### Material to process
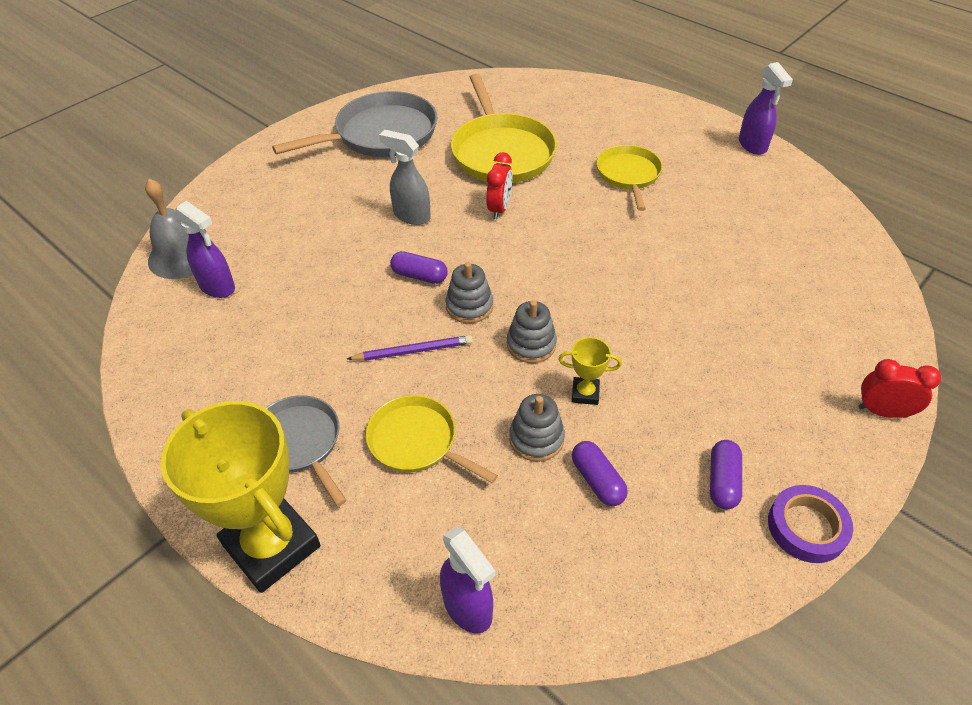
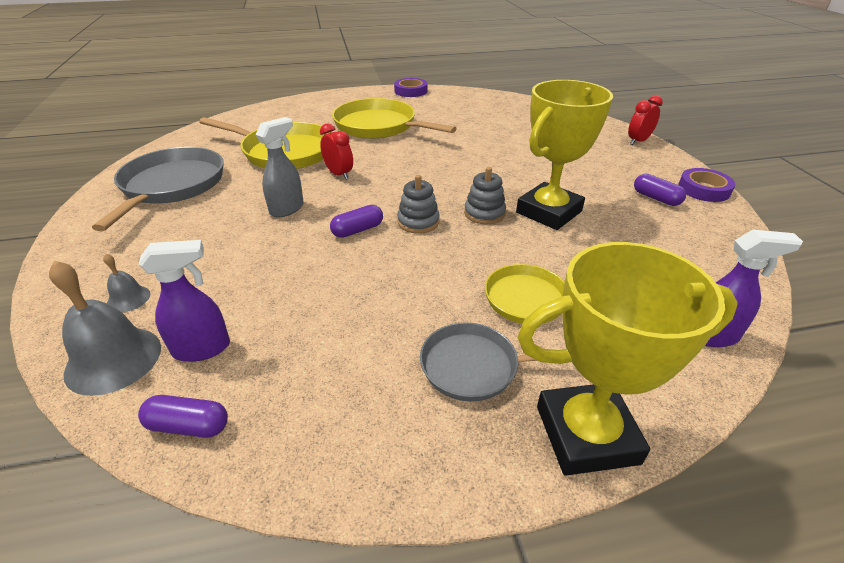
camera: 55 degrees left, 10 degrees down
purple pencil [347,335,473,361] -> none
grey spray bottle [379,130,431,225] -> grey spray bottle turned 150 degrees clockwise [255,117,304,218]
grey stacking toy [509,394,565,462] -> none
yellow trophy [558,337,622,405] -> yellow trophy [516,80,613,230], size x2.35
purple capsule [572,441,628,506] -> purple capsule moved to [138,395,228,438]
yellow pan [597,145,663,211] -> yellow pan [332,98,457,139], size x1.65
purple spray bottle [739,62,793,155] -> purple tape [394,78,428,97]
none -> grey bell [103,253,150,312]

### Problem to work on
Each line from the one that holds "purple spray bottle" to the end of the records above should be transcribed exactly, both ends included.

### Answer for this exercise
purple spray bottle [739,62,793,155] -> purple tape [394,78,428,97]
none -> grey bell [103,253,150,312]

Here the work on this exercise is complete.